(Outline labeling records)

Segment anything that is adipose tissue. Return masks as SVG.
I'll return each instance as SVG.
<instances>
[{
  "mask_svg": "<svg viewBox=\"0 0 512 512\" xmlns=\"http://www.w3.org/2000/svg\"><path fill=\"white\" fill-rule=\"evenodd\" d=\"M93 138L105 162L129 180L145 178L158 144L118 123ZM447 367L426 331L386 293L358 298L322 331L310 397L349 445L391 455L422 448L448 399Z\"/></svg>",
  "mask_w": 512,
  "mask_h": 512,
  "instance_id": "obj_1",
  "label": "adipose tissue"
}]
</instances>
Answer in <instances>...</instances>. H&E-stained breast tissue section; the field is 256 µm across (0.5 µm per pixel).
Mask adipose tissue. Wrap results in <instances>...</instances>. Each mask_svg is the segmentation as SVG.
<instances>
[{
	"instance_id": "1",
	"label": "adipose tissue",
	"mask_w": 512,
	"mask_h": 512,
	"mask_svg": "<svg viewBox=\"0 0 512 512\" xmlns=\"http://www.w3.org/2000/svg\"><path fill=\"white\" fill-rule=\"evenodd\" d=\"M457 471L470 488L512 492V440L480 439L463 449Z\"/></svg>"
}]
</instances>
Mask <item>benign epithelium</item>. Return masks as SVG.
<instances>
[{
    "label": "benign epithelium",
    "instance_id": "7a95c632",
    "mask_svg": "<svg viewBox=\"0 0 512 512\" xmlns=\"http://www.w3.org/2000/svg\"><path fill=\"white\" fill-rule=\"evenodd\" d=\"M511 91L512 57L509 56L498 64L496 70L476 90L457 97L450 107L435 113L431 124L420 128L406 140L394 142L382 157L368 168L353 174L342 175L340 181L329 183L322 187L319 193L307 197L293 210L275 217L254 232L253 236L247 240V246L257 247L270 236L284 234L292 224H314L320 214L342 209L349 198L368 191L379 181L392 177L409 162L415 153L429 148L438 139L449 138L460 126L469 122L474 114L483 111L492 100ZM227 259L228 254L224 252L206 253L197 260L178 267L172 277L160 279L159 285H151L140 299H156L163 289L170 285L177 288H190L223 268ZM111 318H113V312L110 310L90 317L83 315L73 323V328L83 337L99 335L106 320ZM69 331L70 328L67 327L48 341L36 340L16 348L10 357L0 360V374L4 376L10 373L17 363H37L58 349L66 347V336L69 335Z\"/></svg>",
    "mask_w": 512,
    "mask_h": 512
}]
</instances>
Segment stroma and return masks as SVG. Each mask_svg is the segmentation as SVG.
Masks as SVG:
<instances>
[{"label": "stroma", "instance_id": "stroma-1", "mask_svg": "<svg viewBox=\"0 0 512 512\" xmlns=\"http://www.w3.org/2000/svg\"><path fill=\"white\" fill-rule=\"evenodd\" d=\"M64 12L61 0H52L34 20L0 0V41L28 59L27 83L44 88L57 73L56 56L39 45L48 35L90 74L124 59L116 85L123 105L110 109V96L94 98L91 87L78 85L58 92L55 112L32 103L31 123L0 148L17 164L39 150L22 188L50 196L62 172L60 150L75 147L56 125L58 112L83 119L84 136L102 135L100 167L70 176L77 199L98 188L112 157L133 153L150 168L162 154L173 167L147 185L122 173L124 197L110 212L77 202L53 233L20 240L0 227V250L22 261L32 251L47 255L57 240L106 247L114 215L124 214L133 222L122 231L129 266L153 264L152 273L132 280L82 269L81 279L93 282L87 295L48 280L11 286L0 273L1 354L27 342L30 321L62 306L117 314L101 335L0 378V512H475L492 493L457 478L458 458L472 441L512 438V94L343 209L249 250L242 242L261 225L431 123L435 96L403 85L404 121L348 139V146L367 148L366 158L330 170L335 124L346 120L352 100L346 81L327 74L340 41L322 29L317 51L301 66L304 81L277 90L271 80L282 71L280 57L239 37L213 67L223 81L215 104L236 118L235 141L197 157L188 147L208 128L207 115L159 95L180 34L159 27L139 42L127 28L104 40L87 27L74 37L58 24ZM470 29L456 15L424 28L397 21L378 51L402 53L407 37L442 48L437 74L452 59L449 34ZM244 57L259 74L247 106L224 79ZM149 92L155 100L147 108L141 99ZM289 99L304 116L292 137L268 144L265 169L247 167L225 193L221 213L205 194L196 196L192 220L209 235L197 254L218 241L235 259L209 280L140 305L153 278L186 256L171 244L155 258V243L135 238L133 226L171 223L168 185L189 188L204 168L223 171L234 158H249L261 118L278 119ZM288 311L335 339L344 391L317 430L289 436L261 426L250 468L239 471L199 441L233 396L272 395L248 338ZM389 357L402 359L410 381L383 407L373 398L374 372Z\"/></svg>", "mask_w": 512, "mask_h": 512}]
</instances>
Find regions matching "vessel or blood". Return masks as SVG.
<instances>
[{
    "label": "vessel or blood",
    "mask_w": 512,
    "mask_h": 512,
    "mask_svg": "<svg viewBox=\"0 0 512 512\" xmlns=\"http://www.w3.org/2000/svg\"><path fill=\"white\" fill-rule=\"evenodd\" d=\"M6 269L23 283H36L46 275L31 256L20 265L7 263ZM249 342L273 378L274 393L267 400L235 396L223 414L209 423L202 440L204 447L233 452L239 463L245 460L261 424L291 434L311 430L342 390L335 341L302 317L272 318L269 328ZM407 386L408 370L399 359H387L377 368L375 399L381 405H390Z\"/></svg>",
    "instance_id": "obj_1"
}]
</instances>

# EXERCISE
Reproduce all the records precisely.

# EXPECTED OUTPUT
Segment anything that is adipose tissue. Return masks as SVG.
I'll return each instance as SVG.
<instances>
[{
  "mask_svg": "<svg viewBox=\"0 0 512 512\" xmlns=\"http://www.w3.org/2000/svg\"><path fill=\"white\" fill-rule=\"evenodd\" d=\"M93 138L105 162L129 180L145 178L158 144L118 123ZM447 367L426 331L386 293L358 298L322 331L310 397L349 445L391 455L422 448L448 399Z\"/></svg>",
  "mask_w": 512,
  "mask_h": 512,
  "instance_id": "obj_1",
  "label": "adipose tissue"
}]
</instances>
Answer in <instances>...</instances>. H&E-stained breast tissue section; the field is 256 µm across (0.5 µm per pixel).
Mask adipose tissue. Wrap results in <instances>...</instances>. Each mask_svg is the segmentation as SVG.
<instances>
[{
	"instance_id": "1",
	"label": "adipose tissue",
	"mask_w": 512,
	"mask_h": 512,
	"mask_svg": "<svg viewBox=\"0 0 512 512\" xmlns=\"http://www.w3.org/2000/svg\"><path fill=\"white\" fill-rule=\"evenodd\" d=\"M457 471L470 488L512 492V440L480 439L463 449Z\"/></svg>"
}]
</instances>
Mask <item>benign epithelium</item>. Return masks as SVG.
<instances>
[{
    "label": "benign epithelium",
    "instance_id": "7a95c632",
    "mask_svg": "<svg viewBox=\"0 0 512 512\" xmlns=\"http://www.w3.org/2000/svg\"><path fill=\"white\" fill-rule=\"evenodd\" d=\"M511 91L512 57L509 56L498 64L496 70L476 90L457 97L450 107L435 113L431 124L420 128L406 140L394 142L382 157L368 168L353 174L342 175L340 181L329 183L322 187L319 193L307 197L293 210L275 217L254 232L253 236L247 240V246L257 247L270 236L284 234L292 224H314L320 214L342 209L349 198L368 191L379 181L392 177L409 162L415 153L429 148L438 139L449 138L460 126L469 122L474 114L483 111L492 100ZM227 259L228 254L224 252L206 253L197 260L178 267L172 277L160 279L159 285H151L140 299H156L163 289L170 285L177 288H190L223 268ZM111 318H113V312L110 310L90 317L83 315L73 323V328L83 337L99 335L106 320ZM69 331L70 328L67 327L48 341L36 340L16 348L10 357L0 360V374L4 376L10 373L17 363H37L58 349L66 347V336L69 335Z\"/></svg>",
    "mask_w": 512,
    "mask_h": 512
}]
</instances>
Segment stroma and return masks as SVG. Each mask_svg is the segmentation as SVG.
Masks as SVG:
<instances>
[{"label": "stroma", "instance_id": "stroma-1", "mask_svg": "<svg viewBox=\"0 0 512 512\" xmlns=\"http://www.w3.org/2000/svg\"><path fill=\"white\" fill-rule=\"evenodd\" d=\"M64 12L61 0H52L34 20L0 0V41L28 59L27 83L44 88L57 73L56 56L39 45L48 35L90 74L124 59L116 85L123 105L110 109V96L94 98L91 87L78 85L58 92L55 112L32 103L31 123L0 148L17 164L39 150L22 188L50 196L62 172L60 150L75 147L56 125L58 112L83 119L84 136L102 135L100 167L70 176L77 199L98 188L112 157L133 153L150 168L162 154L173 167L147 185L122 173L124 197L110 212L77 202L53 233L20 240L0 227V250L22 261L32 251L47 255L57 240L106 247L114 215L124 214L133 222L122 231L129 266L153 264L152 273L132 280L82 269L81 279L93 282L87 295L48 280L11 286L0 273L1 354L27 342L30 321L62 306L117 314L101 335L0 378V512H475L492 493L457 478L458 458L472 441L512 438V94L343 209L249 250L242 242L261 225L431 123L435 96L403 85L404 121L348 139V146L367 148L366 158L330 170L335 124L346 120L352 100L346 81L327 74L340 41L322 29L317 51L301 66L304 81L277 90L271 80L282 71L280 57L239 37L213 67L223 81L215 104L236 118L235 141L197 157L188 147L208 128L207 115L159 95L180 34L159 27L139 42L127 28L104 40L87 27L74 37L58 24ZM470 29L456 15L424 28L397 21L378 51L402 53L407 37L442 48L437 74L452 59L449 34ZM244 57L259 74L247 106L224 79ZM149 92L155 100L147 108L141 99ZM289 99L304 116L292 137L268 144L265 169L247 167L225 193L221 213L205 194L196 196L192 220L209 235L197 254L218 241L235 259L209 280L140 305L153 278L186 256L171 244L155 258V243L135 238L133 226L171 223L168 185L189 188L204 168L223 171L234 158H249L261 118L278 119ZM288 311L335 339L344 391L317 430L289 436L261 426L250 468L239 471L199 441L233 396L272 395L248 338ZM389 357L402 359L410 381L383 407L373 398L374 372Z\"/></svg>", "mask_w": 512, "mask_h": 512}]
</instances>
Find regions matching "vessel or blood". Return masks as SVG.
<instances>
[{
    "label": "vessel or blood",
    "mask_w": 512,
    "mask_h": 512,
    "mask_svg": "<svg viewBox=\"0 0 512 512\" xmlns=\"http://www.w3.org/2000/svg\"><path fill=\"white\" fill-rule=\"evenodd\" d=\"M6 269L23 283H36L46 275L31 256L20 265L7 263ZM249 342L273 378L274 393L267 400L235 396L223 414L209 423L202 440L204 447L233 452L239 463L245 460L261 424L291 434L311 430L342 390L335 341L302 317L272 318L269 328ZM407 386L408 370L399 359H387L377 368L375 399L381 405H390Z\"/></svg>",
    "instance_id": "obj_1"
}]
</instances>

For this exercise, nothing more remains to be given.